• _Given exercise_
Count the lines in the rows below that contain the string "time", where case matters, and give only that number.

• _Record extracts_
[Begin]

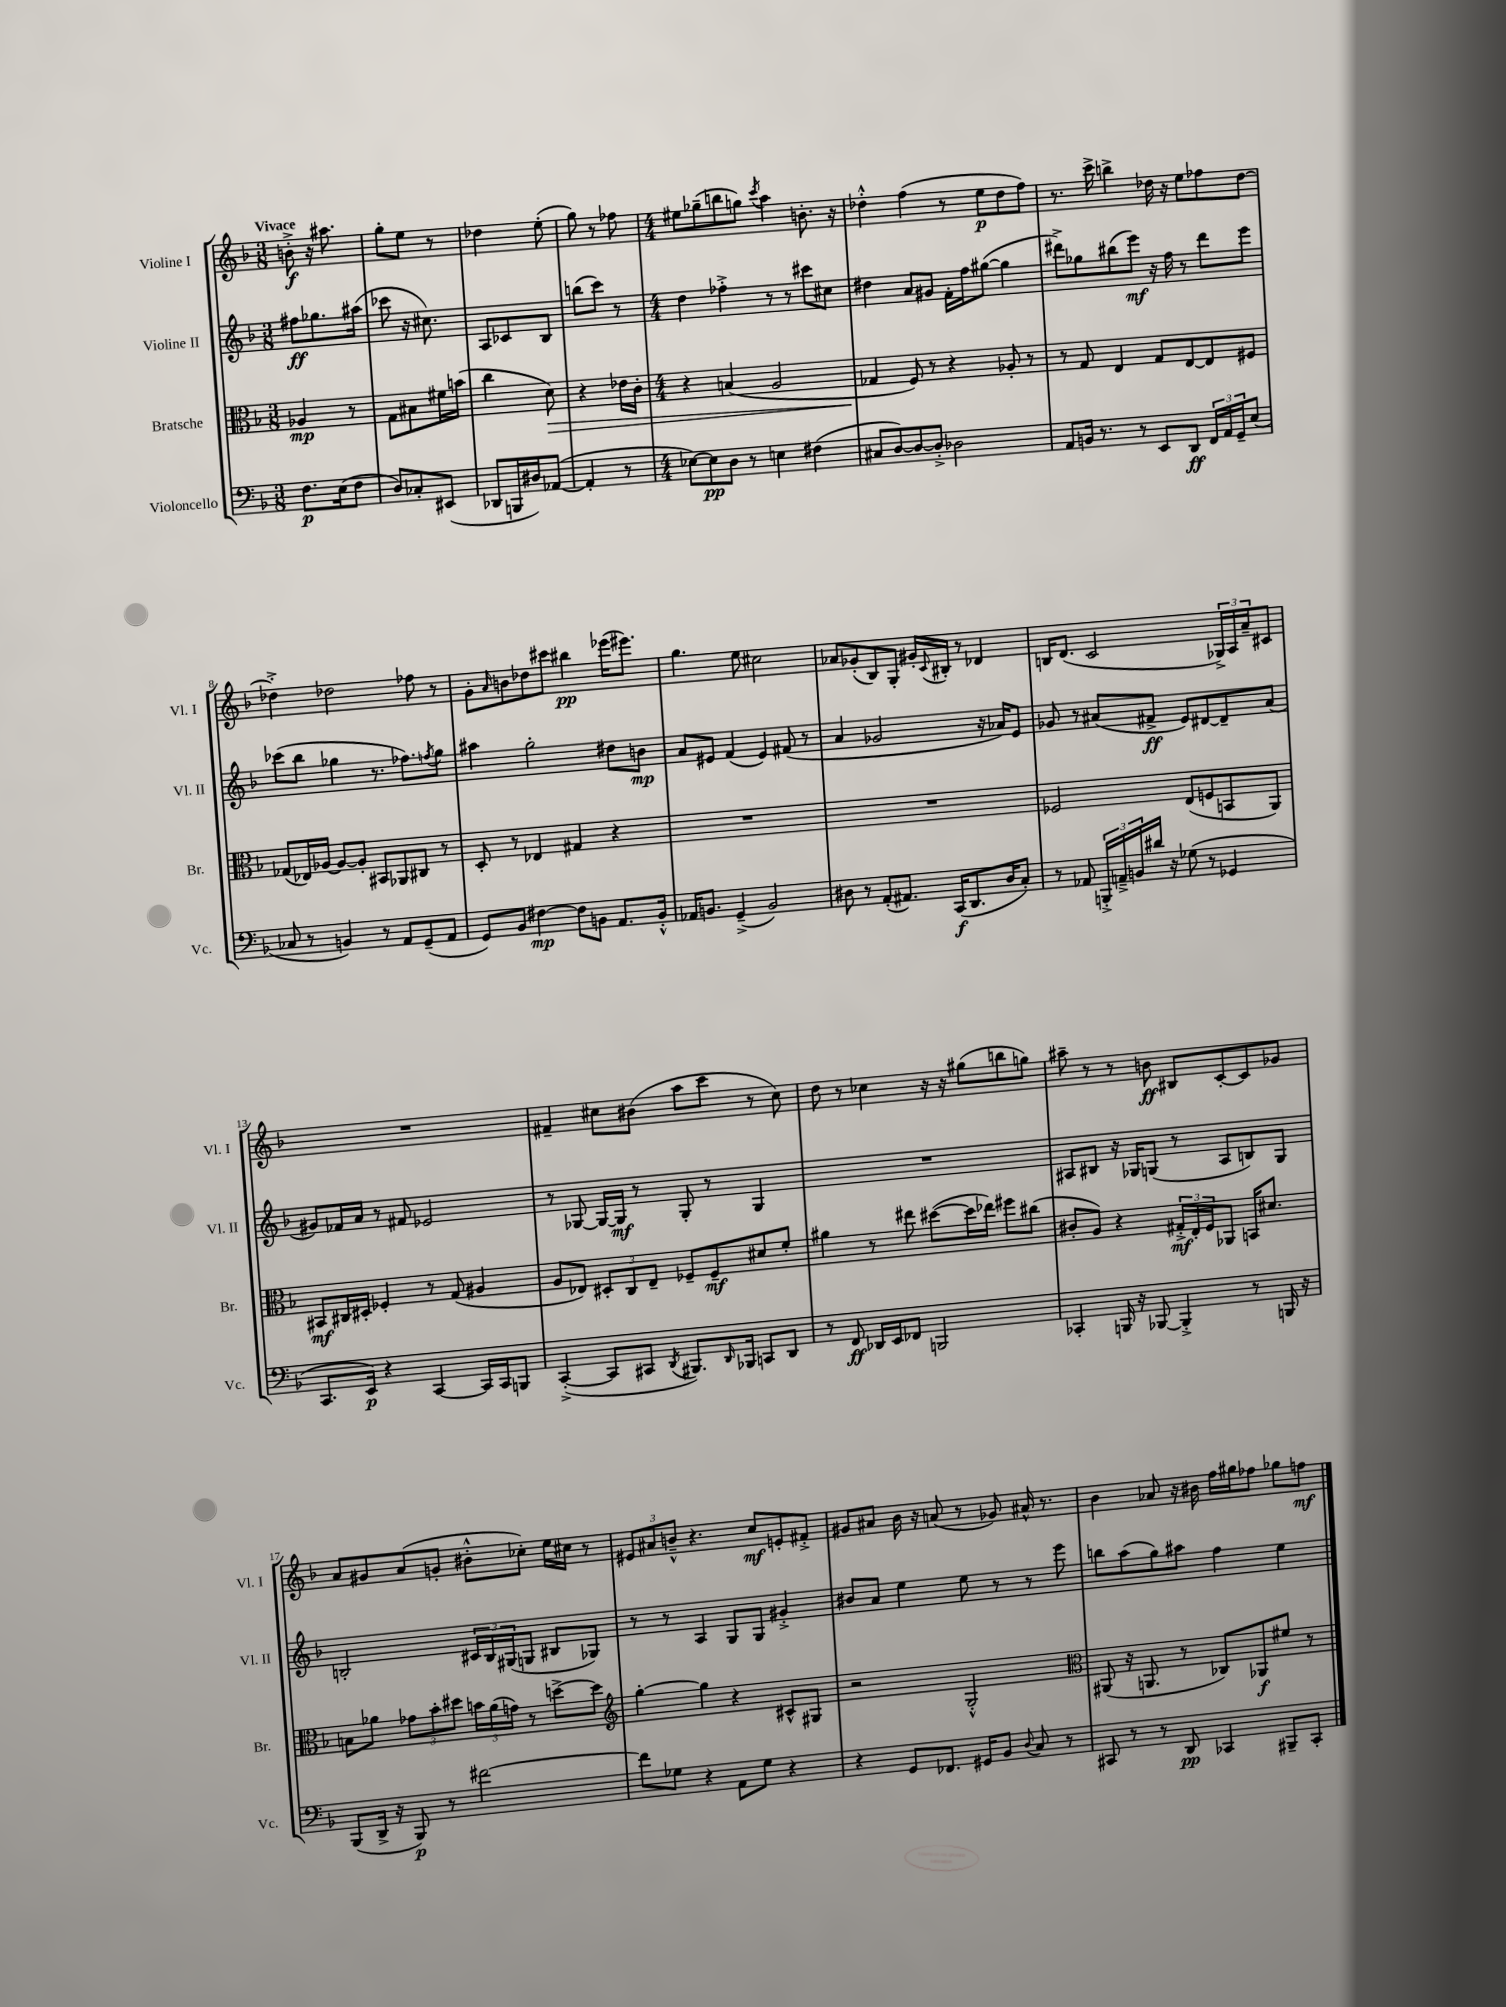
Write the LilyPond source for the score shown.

<<
\new StaffGroup <<
\new Staff = "s0" \with { instrumentName = "Violine I" shortInstrumentName = "Vl. I" } {
    \clef treble \key f \major \numericTimeSignature \time 3/8 \tempo "Vivace"
    b'8-.->\f r16 ais''8. |
    g''8-. e''8 r8 |
    des''4 e''8-.( |
    g''8) r8 fes''8 |
    \numericTimeSignature \time 4/4 eis''8 ges''8--( b''8 g''8) \acciaccatura { c'''8 } a''4 b'8.-. r16 |
    des''4-.-^ f''4( r8 e''8\p des''8 f''8) |
    r8. c'''16-> b''4-> des''16 r16 e''8 fes''8 des''8~ |
    des''4-.-> des''2 fes''8 r8 |
    g'8-. \grace { a'16 } b'8 des''8 cis'''8 bis''4\pp ees'''16( eis'''8.) |
    g''4. e''8 cis''2 |
    aes'8 ges'8-.( bes8) g8-. gis'16-. \appoggiatura { c'8 } bis16-. r8 des'4 |
    b16 d'8.( c'2 \tuplet 3/2 { ges16->) a16 a'16-- } cis'8 |
    R1 |
    fis'4-- cis''8 bis'8( a''8 c'''8 r8 cis''8) |
    d''8 r8 ces''4 r16 r16 gis''8( b''8 g''8) |
    ais''8-- r8 r8 b'8\ff bis8 c'8~-. c'8 ges'8 |
    a'8 gis'8 a'8( g'8-. bis'8-.-^ ces''8-.) e''16 cis''16 r8 |
    \tuplet 3/2 { eis'8 ais'8 b'8---^ } r4. c''8\mf e'8-. fis'8-.-> |
    gis'8 ais'8 bes'16 r16 a'8( r8 ges'8) ais'16-^ r8. |
    bes'4 aes'8 r16 bis'16 f''16 gis''16 fes''8 ges''8 f''8\mf \bar "|." |
}
\new Staff = "s1" \with { instrumentName = "Violine II" shortInstrumentName = "Vl. II" } {
    \clef treble \key f \major \numericTimeSignature \time 3/8
    fis''8\ff ges''8. ais''16( |
    ces'''8 r16 cis''8.) |
    a8 ces'8 bes8 |
    b''8( c'''8) r8 |
    \numericTimeSignature \time 4/4 d''4 fes''4-.-> r8 r8 cis'''8 cis''8 |
    dis''4 a'8 gis'8 f'16-. f''16 gis''8~( gis''4 |
    dis'''8->) ges''8 bis''8( e'''8\mf) r16 f''16 r8 dis'''8 e'''8 |
    ces'''8( bes''8 ges''4 r8. fes''8.) \acciaccatura { f''8 } ges''8 |
    ais''4 g''2-. dis''8 b'8\mp |
    a'8 eis'8 f'4( eis'4) fis'8( r8 |
    a'4 ges'2 r16 aes'16) e'8 |
    ges'8 r8 ais'8( fis'8->\ff e'8) dis'8~ dis'8-- ais'8( |
    gis'8) fes'16 a'16 r8 fis'8 ees'2 |
    r8 ges8~ ges16~ ges16\mf r8 ges8-. r8 ges4 |
    R1 |
    ais8 bis8 r16 ges16 g8( r8 ais8 b8) g8 |
    b2-. \tuplet 3/2 { cis'16 b16 gis16( } g8 bis8 ges8) |
    r8 r8 a4 g8 g8 gis'4-.-> |
    bis'8 a'8 e''4 e''8 r8 r8 e'''8 |
    b''8 a''8( g''8) ais''8 f''4 e''4 \bar "|." |
}
\new Staff = "s2" \with { instrumentName = "Bratsche" shortInstrumentName = "Br." } {
    \clef alto \key f \major \numericTimeSignature \time 3/8
    aes4\mp r8 |
    g8 bis8 fis'16 b'16( |
    c''4 d'8\>) |
    r4 ees'16 c'16-. |
    \numericTimeSignature \time 4/4 r4 b4( a2 |
    ges4\! f8) r8 r4 aes8-. r8 |
    r8 g8 e4 g8 e8~ e8 fis8 |
    ges8( ees16) aes16~ aes8~ aes8-. bis,8 aes,8 cis8 r8 |
    d8-. r8 ees4 gis4 r4 |
    R1 |
    R1 |
    fes2 e8( f8 b,8 a,8) |
    bis,8\mf cis16 dis16-. fes4-. r8 g8( ais4 |
    a8 ees8) \tuplet 3/2 { dis8-. c8 ees8-- } fes8-- fes8--\mf dis'8 f'8-. |
    ais'4 r8 eis''8 dis''8~( dis''16 ees''16) fis''8 cis''8( |
    cis'8-. a8) r4 \tuplet 3/2 { gis16-.->\mf e16-. f16 } aes,8 b,16 dis'8. |
    b8 aes'8 \tuplet 3/2 { ges'8 bes'8-. dis''8 } \tuplet 3/2 { b'16 aes'16( g'16) } r8 d''8~-> d''8 |
    \clef treble g''4~-. g''4 r4 cis'8-^ gis8 |
    r2 g2-.-^ |
    \clef alto ais,8( r16 a,8. r8 ces8) aes,8\f fis'8 r8 \bar "|." |
}
\new Staff = "s3" \with { instrumentName = "Violoncello" shortInstrumentName = "Vc." } {
    \clef bass \key f \major \numericTimeSignature \time 3/8
    f8.\p e16( f8 |
    d8) ces8-. eis,8( |
    des,8 b,,16 dis16) aes,8~( |
    aes,4-. r8 |
    \numericTimeSignature \time 4/4 ees8~) ees8\pp d8 r8 e4 fis4( |
    cis8 d8~) d8~ d8-.-> des2 |
    a,8 b,16 r8. r8 e,8 d,8\ff \tuplet 3/2 { f,16 a,16 g,16-- } e8( |
    ces8 r8 b,4) r8 a,8 g,8--( a,8 |
    g,8) bes,8 fis4~\mp fis8 b,8 a,8. b,16-.-^ |
    aes,16 b,8. g,4--->( b,2) |
    dis8 r8 a,8-.( ais,8.) c,16\f( d,8. dis16 c8-.) |
    r8 aes,8 \tuplet 3/2 { b,,16-.-> a,16---> b,16 } dis'16 r16 ges8( r8 ges,4 |
    c,8. e,16\p) r4 c,4~ c,16 c,16 b,,8 |
    c,4~-.->( c,8 cis,8 \acciaccatura { d,8 } bis,,8.) \grace { d,16 } bes,,16 c,8 d,8 |
    r8 f,8\ff des,16 e,16 fes,8 b,,2 |
    ces,4-. b,,16 r16 bes,,8~ bes,,4-.-> r8 b,,16 r16 |
    bes,,8( d,16-> r16 bes,,8\p) r8 fis'2~ |
    fis'8 ges8 r4 a,8 ges8 r4 |
    r4 g,8 fes,8. gis,16 bes,8 \appoggiatura { d8 } c8 r8 |
    cis,8 r8 r8 d,8\pp ces,4 bis,,8-- ces,8-. \bar "|." |
}
>>
>>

[End]

• _Answer to the exercise_
8